(PROVIDED DATA Opens)
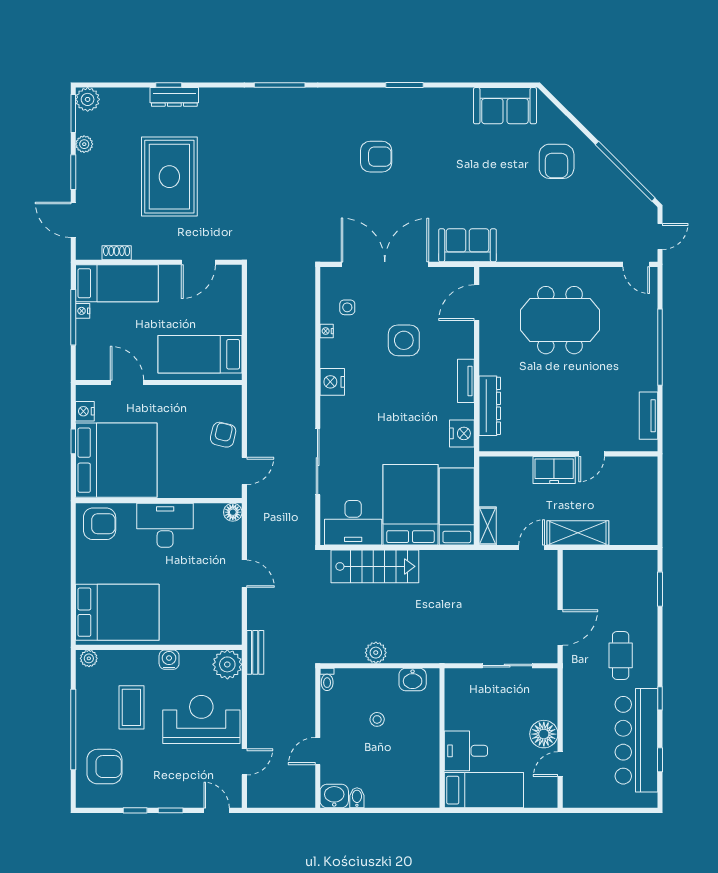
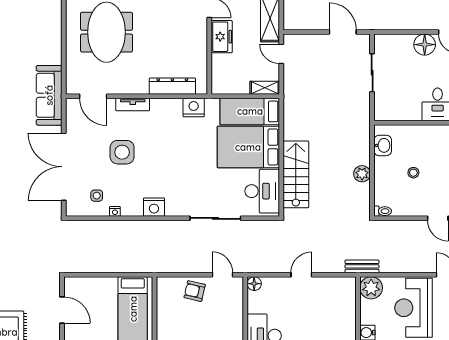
sofa: (467, 245) -> (49, 95), width x1.36
tv unit: (466, 381) -> (133, 104), moved

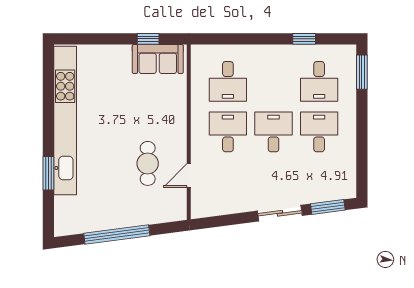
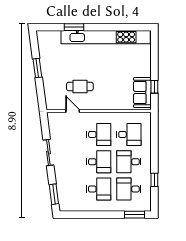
desk: (228, 81) -> (129, 134), turned 180
desk: (274, 81) -> (129, 162), added
sliding door: (280, 213) -> (48, 152), moved
window: (117, 235) -> (37, 68), width x0.47

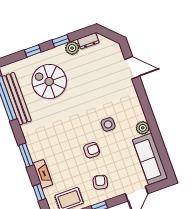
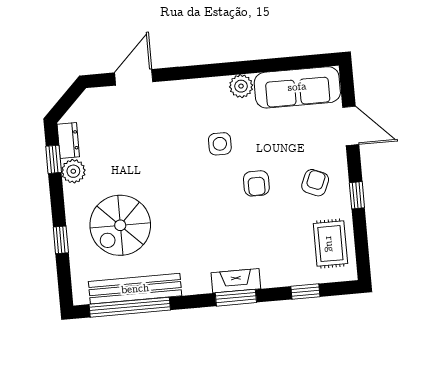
window: (61, 41) -> (54, 159), moved
armchair: (92, 150) -> (256, 183), turned 180
fireplace: (43, 174) -> (236, 281), moved
armchair: (100, 182) -> (315, 183), turned 99

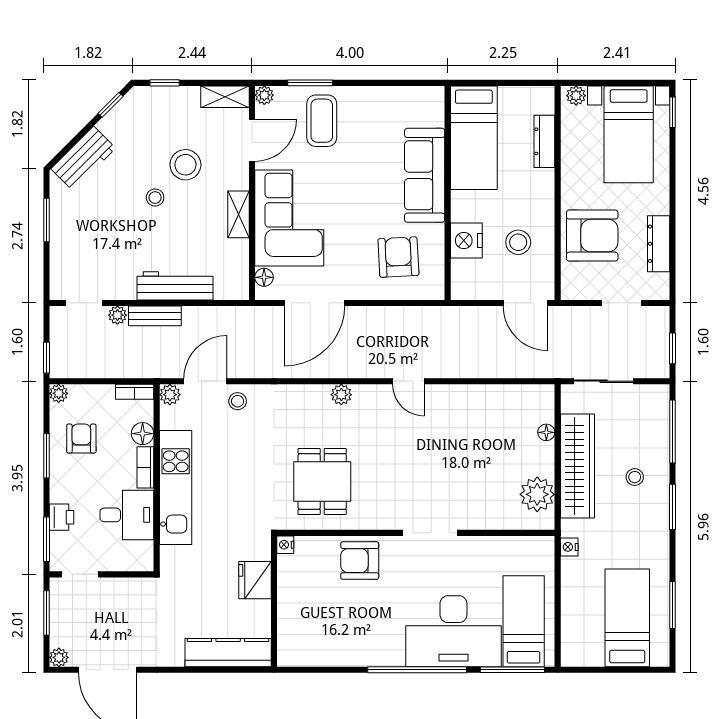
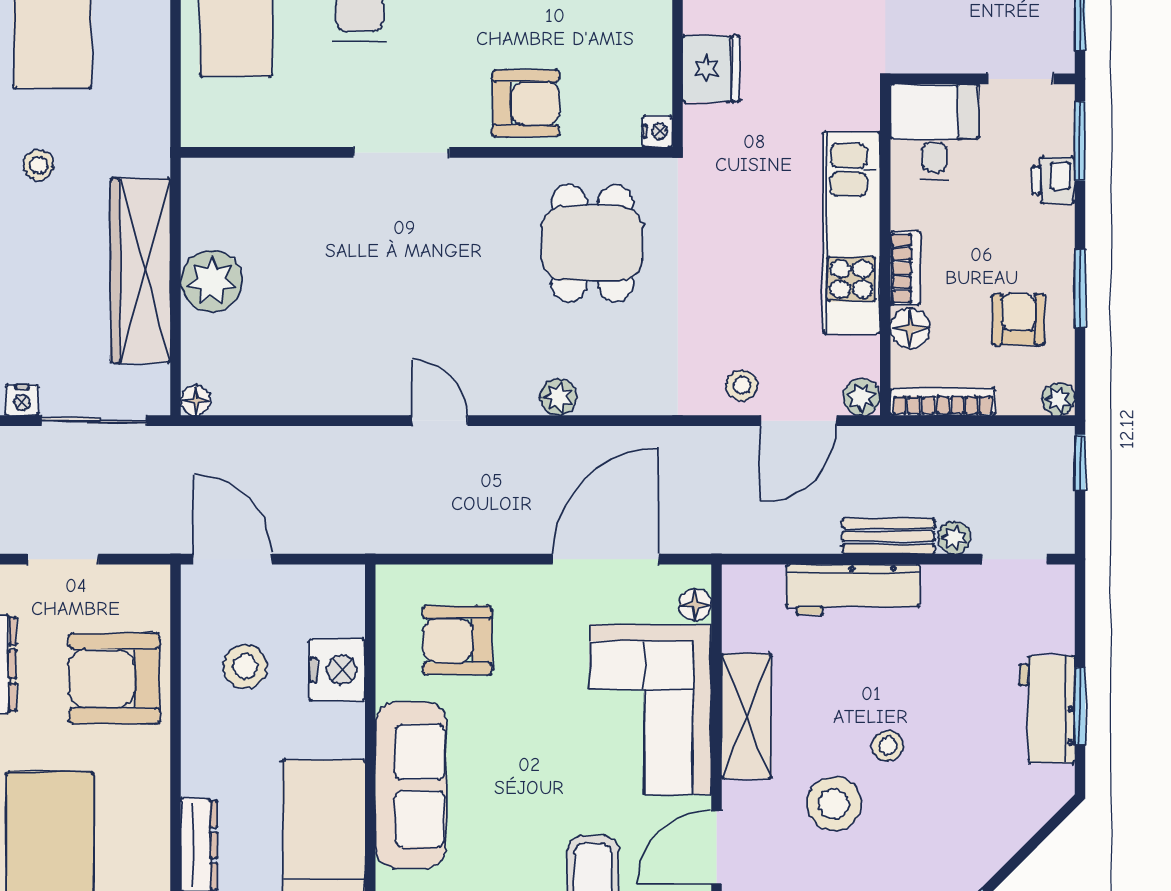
workbench: (83, 158) -> (1047, 709), moved, turned -45
shelving: (238, 214) -> (747, 716), width x1.50, depth x1.33
armchair: (398, 257) -> (457, 640), turned 93
bookcase: (135, 392) -> (943, 402), width x1.56
floor lamp: (546, 432) -> (196, 401), moved
armchair: (81, 439) -> (1018, 319), turned 180
stool: (635, 477) -> (39, 165), moved
plant: (537, 494) -> (212, 281), moved
desk: (127, 515) -> (934, 131), moved, turned 90
nightstand: (569, 547) -> (22, 400), moved, turned 90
(PROVIDED DATA Closes)
In the answer, the entries should be restated verbatim, with all pictures omitted.

sofa: (467, 245) -> (49, 95), width x1.36
tv unit: (466, 381) -> (133, 104), moved

desk: (228, 81) -> (129, 134), turned 180
desk: (274, 81) -> (129, 162), added
sliding door: (280, 213) -> (48, 152), moved
window: (117, 235) -> (37, 68), width x0.47

window: (61, 41) -> (54, 159), moved
armchair: (92, 150) -> (256, 183), turned 180
fireplace: (43, 174) -> (236, 281), moved
armchair: (100, 182) -> (315, 183), turned 99

workbench: (83, 158) -> (1047, 709), moved, turned -45
shelving: (238, 214) -> (747, 716), width x1.50, depth x1.33
armchair: (398, 257) -> (457, 640), turned 93
bookcase: (135, 392) -> (943, 402), width x1.56
floor lamp: (546, 432) -> (196, 401), moved
armchair: (81, 439) -> (1018, 319), turned 180
stool: (635, 477) -> (39, 165), moved
plant: (537, 494) -> (212, 281), moved
desk: (127, 515) -> (934, 131), moved, turned 90
nightstand: (569, 547) -> (22, 400), moved, turned 90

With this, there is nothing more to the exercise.